=== Begin Enclosure ===

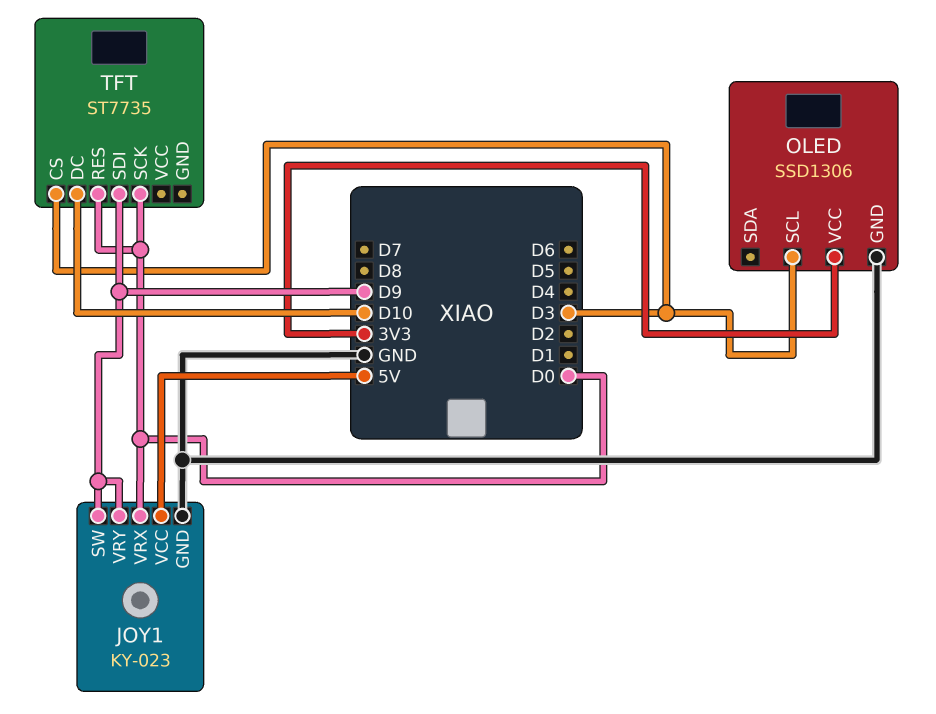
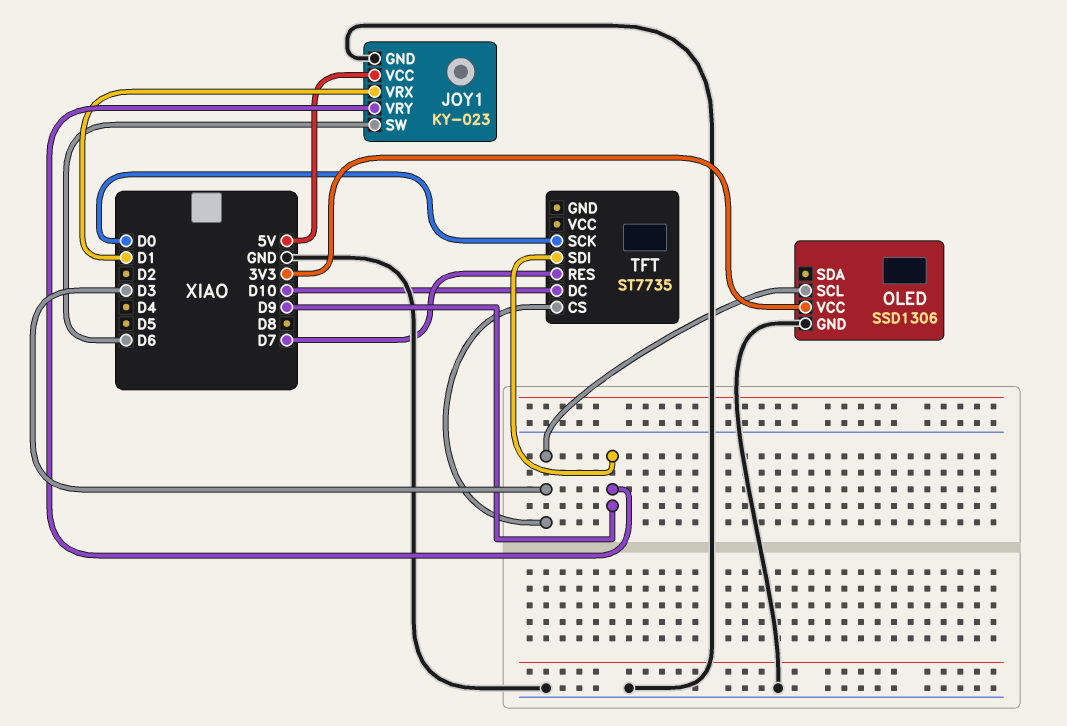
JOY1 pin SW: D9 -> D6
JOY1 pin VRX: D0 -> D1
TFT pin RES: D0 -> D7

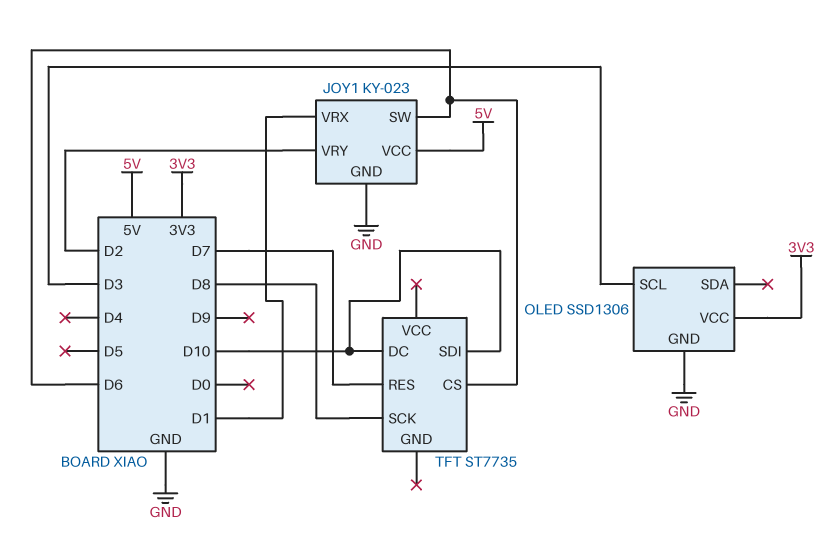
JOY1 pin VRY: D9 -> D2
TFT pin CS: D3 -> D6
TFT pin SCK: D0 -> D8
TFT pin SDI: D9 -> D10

=== End Enclosure ===

**ABOUT THIS TASK:** Using the records above, output an exact copy without any pictures.

**ANSWER TO THIS PROBLEM:**
JOY1 pin SW: D9 -> D6
JOY1 pin VRX: D0 -> D1
TFT pin RES: D0 -> D7

JOY1 pin VRY: D9 -> D2
TFT pin CS: D3 -> D6
TFT pin SCK: D0 -> D8
TFT pin SDI: D9 -> D10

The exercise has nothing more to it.